START Exercise inputs

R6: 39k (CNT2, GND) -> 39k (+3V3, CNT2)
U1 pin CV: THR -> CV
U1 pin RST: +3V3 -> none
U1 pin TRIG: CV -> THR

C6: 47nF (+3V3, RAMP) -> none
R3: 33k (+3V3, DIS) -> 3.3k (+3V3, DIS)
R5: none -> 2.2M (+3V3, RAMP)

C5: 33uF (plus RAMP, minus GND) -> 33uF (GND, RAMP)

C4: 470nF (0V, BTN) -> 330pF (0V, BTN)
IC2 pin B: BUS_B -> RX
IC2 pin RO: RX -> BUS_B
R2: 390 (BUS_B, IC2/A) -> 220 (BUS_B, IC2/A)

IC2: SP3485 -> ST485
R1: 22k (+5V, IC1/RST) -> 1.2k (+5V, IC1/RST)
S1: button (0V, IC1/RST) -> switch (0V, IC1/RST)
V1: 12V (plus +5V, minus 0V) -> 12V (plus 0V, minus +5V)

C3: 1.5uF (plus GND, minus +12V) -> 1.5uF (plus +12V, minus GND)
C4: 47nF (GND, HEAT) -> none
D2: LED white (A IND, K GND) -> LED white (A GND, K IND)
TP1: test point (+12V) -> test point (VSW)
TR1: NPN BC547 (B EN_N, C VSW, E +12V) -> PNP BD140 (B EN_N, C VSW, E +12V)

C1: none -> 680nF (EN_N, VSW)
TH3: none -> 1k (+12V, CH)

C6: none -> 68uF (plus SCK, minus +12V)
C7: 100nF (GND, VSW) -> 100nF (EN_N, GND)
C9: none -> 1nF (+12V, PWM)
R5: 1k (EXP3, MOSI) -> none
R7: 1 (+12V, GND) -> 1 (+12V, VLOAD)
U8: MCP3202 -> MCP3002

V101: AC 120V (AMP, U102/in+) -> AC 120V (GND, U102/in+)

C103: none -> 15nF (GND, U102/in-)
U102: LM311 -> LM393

END Exercise inputs

Keep only the lines from the one containing "V101: AC 120V" through the final line of the records, and transcribe them exactly.

**Exercise output:**
V101: AC 120V (AMP, U102/in+) -> AC 120V (GND, U102/in+)

C103: none -> 15nF (GND, U102/in-)
U102: LM311 -> LM393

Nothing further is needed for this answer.